#### Data provided
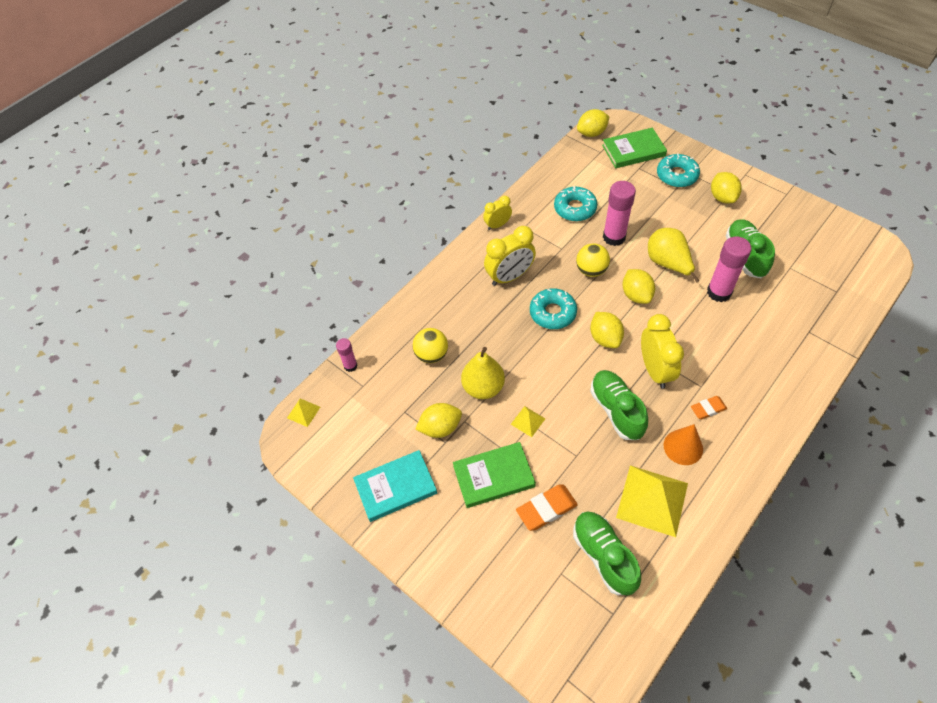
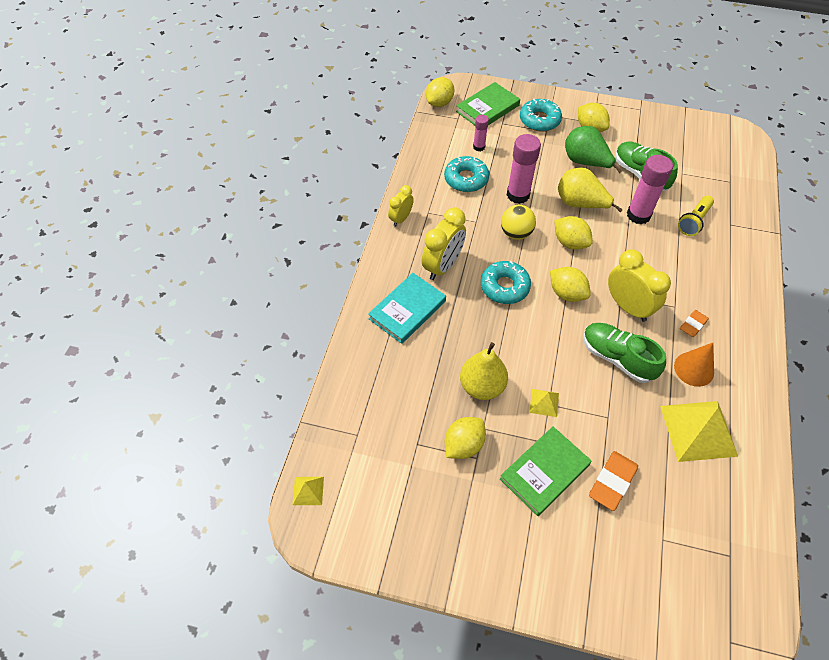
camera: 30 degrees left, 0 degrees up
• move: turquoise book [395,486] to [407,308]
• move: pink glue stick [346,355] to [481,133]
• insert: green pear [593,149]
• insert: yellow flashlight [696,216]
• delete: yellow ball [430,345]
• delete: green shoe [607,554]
########
* [The problem]: Search the records above for the string "insert" and copy each line that holds it.

* [Written reply]:
• insert: green pear [593,149]
• insert: yellow flashlight [696,216]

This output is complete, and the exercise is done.